» Task inputs:
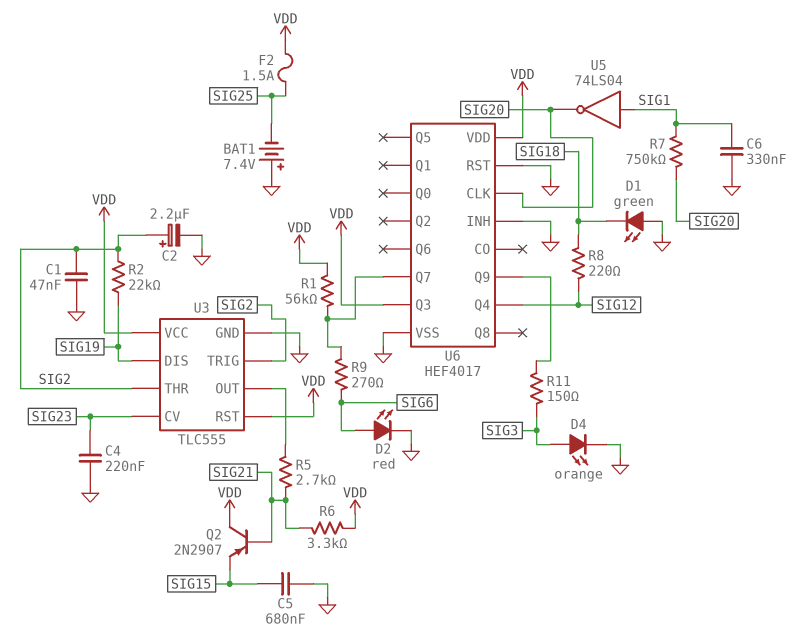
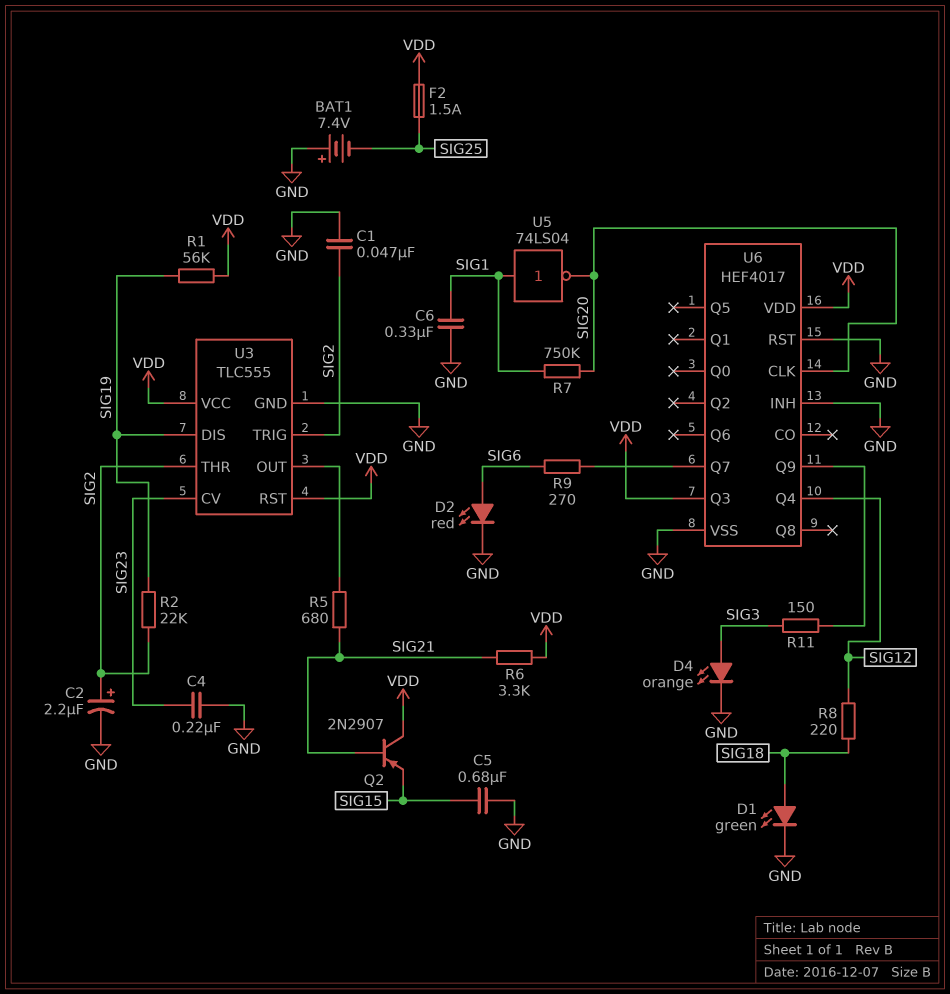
D1: LED green (A GND, K SIG18) -> LED green (A SIG18, K GND)
R1: 56k (U6/Q7, VDD) -> 56k (SIG19, VDD)
R5: 2.7k (SIG21, U3/OUT) -> 680 (SIG21, U3/OUT)

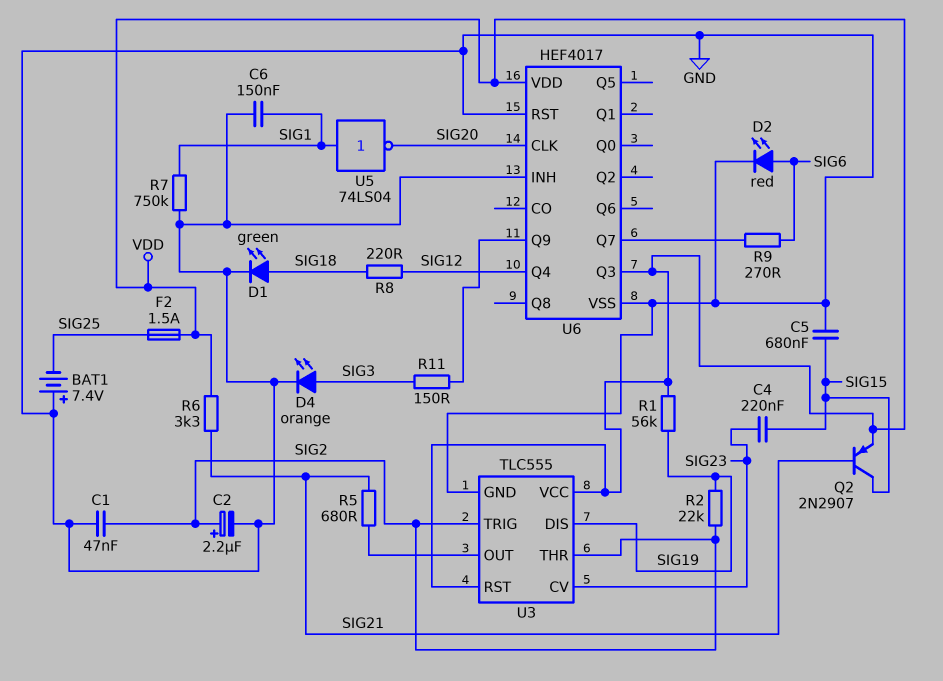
C4: 220nF (GND, SIG23) -> 220nF (SIG15, SIG23)
C6: 330nF (GND, SIG1) -> 150nF (GND, SIG1)
Q2: PNP 2N2907 (B SIG21, C VDD, E SIG15) -> PNP 2N2907 (B SIG21, C SIG15, E VDD)
R7: 750k (SIG1, SIG20) -> 750k (GND, SIG1)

» Your instructions:
Every line above should be repeated exactly; pictures stay out of the copy.

» Solution to this problem:
D1: LED green (A GND, K SIG18) -> LED green (A SIG18, K GND)
R1: 56k (U6/Q7, VDD) -> 56k (SIG19, VDD)
R5: 2.7k (SIG21, U3/OUT) -> 680 (SIG21, U3/OUT)

C4: 220nF (GND, SIG23) -> 220nF (SIG15, SIG23)
C6: 330nF (GND, SIG1) -> 150nF (GND, SIG1)
Q2: PNP 2N2907 (B SIG21, C VDD, E SIG15) -> PNP 2N2907 (B SIG21, C SIG15, E VDD)
R7: 750k (SIG1, SIG20) -> 750k (GND, SIG1)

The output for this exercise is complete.